(Beginning of Extracted entries)

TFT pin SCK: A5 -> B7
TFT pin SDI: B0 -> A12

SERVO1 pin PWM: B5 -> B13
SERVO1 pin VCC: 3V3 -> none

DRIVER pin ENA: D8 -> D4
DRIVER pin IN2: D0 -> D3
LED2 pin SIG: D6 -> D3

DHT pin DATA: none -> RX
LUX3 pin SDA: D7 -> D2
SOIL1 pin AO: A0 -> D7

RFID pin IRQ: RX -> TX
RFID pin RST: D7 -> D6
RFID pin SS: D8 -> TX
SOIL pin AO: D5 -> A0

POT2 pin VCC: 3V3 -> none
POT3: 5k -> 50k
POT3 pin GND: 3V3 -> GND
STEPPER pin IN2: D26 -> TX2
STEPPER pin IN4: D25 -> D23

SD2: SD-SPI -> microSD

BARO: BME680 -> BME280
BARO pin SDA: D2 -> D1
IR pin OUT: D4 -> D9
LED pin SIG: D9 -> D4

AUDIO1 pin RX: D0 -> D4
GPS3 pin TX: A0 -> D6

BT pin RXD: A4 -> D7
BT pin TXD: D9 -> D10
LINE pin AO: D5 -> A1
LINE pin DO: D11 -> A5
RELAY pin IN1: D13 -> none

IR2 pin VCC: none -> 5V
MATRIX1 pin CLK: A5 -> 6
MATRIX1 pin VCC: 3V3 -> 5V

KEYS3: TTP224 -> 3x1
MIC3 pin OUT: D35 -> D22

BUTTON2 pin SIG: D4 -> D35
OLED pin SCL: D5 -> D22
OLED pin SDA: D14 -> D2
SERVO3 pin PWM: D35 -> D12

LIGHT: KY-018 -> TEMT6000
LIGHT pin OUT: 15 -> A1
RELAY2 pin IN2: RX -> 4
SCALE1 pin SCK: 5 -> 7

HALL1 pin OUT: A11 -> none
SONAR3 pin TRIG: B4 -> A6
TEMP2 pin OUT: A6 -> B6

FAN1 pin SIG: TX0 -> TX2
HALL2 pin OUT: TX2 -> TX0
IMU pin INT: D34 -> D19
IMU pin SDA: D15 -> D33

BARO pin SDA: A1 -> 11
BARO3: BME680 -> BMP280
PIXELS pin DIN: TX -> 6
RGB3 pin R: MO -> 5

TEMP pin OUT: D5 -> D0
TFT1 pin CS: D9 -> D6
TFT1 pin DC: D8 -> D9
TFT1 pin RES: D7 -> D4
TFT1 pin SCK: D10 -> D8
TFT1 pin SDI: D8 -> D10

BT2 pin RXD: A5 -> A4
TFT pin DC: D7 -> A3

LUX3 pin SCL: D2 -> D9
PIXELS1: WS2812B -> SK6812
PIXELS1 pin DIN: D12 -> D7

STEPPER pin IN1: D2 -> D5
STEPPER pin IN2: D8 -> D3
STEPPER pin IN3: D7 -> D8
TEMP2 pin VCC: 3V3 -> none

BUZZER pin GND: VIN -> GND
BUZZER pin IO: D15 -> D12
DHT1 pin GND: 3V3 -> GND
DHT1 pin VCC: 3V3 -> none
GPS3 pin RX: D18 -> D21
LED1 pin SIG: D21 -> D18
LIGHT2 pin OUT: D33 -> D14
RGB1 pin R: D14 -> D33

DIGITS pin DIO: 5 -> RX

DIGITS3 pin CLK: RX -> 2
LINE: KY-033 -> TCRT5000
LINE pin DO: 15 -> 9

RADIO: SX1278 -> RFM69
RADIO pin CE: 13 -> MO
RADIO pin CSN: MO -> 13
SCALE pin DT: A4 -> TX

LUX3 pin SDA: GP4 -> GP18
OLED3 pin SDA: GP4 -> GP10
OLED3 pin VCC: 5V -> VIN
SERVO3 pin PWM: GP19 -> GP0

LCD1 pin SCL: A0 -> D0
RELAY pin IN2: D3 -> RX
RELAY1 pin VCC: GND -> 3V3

(End of Extracted entries)

Write each record out again exactly.

| Answer section |
TFT pin SCK: A5 -> B7
TFT pin SDI: B0 -> A12

SERVO1 pin PWM: B5 -> B13
SERVO1 pin VCC: 3V3 -> none

DRIVER pin ENA: D8 -> D4
DRIVER pin IN2: D0 -> D3
LED2 pin SIG: D6 -> D3

DHT pin DATA: none -> RX
LUX3 pin SDA: D7 -> D2
SOIL1 pin AO: A0 -> D7

RFID pin IRQ: RX -> TX
RFID pin RST: D7 -> D6
RFID pin SS: D8 -> TX
SOIL pin AO: D5 -> A0

POT2 pin VCC: 3V3 -> none
POT3: 5k -> 50k
POT3 pin GND: 3V3 -> GND
STEPPER pin IN2: D26 -> TX2
STEPPER pin IN4: D25 -> D23

SD2: SD-SPI -> microSD

BARO: BME680 -> BME280
BARO pin SDA: D2 -> D1
IR pin OUT: D4 -> D9
LED pin SIG: D9 -> D4

AUDIO1 pin RX: D0 -> D4
GPS3 pin TX: A0 -> D6

BT pin RXD: A4 -> D7
BT pin TXD: D9 -> D10
LINE pin AO: D5 -> A1
LINE pin DO: D11 -> A5
RELAY pin IN1: D13 -> none

IR2 pin VCC: none -> 5V
MATRIX1 pin CLK: A5 -> 6
MATRIX1 pin VCC: 3V3 -> 5V

KEYS3: TTP224 -> 3x1
MIC3 pin OUT: D35 -> D22

BUTTON2 pin SIG: D4 -> D35
OLED pin SCL: D5 -> D22
OLED pin SDA: D14 -> D2
SERVO3 pin PWM: D35 -> D12

LIGHT: KY-018 -> TEMT6000
LIGHT pin OUT: 15 -> A1
RELAY2 pin IN2: RX -> 4
SCALE1 pin SCK: 5 -> 7

HALL1 pin OUT: A11 -> none
SONAR3 pin TRIG: B4 -> A6
TEMP2 pin OUT: A6 -> B6

FAN1 pin SIG: TX0 -> TX2
HALL2 pin OUT: TX2 -> TX0
IMU pin INT: D34 -> D19
IMU pin SDA: D15 -> D33

BARO pin SDA: A1 -> 11
BARO3: BME680 -> BMP280
PIXELS pin DIN: TX -> 6
RGB3 pin R: MO -> 5

TEMP pin OUT: D5 -> D0
TFT1 pin CS: D9 -> D6
TFT1 pin DC: D8 -> D9
TFT1 pin RES: D7 -> D4
TFT1 pin SCK: D10 -> D8
TFT1 pin SDI: D8 -> D10

BT2 pin RXD: A5 -> A4
TFT pin DC: D7 -> A3

LUX3 pin SCL: D2 -> D9
PIXELS1: WS2812B -> SK6812
PIXELS1 pin DIN: D12 -> D7

STEPPER pin IN1: D2 -> D5
STEPPER pin IN2: D8 -> D3
STEPPER pin IN3: D7 -> D8
TEMP2 pin VCC: 3V3 -> none

BUZZER pin GND: VIN -> GND
BUZZER pin IO: D15 -> D12
DHT1 pin GND: 3V3 -> GND
DHT1 pin VCC: 3V3 -> none
GPS3 pin RX: D18 -> D21
LED1 pin SIG: D21 -> D18
LIGHT2 pin OUT: D33 -> D14
RGB1 pin R: D14 -> D33

DIGITS pin DIO: 5 -> RX

DIGITS3 pin CLK: RX -> 2
LINE: KY-033 -> TCRT5000
LINE pin DO: 15 -> 9

RADIO: SX1278 -> RFM69
RADIO pin CE: 13 -> MO
RADIO pin CSN: MO -> 13
SCALE pin DT: A4 -> TX

LUX3 pin SDA: GP4 -> GP18
OLED3 pin SDA: GP4 -> GP10
OLED3 pin VCC: 5V -> VIN
SERVO3 pin PWM: GP19 -> GP0

LCD1 pin SCL: A0 -> D0
RELAY pin IN2: D3 -> RX
RELAY1 pin VCC: GND -> 3V3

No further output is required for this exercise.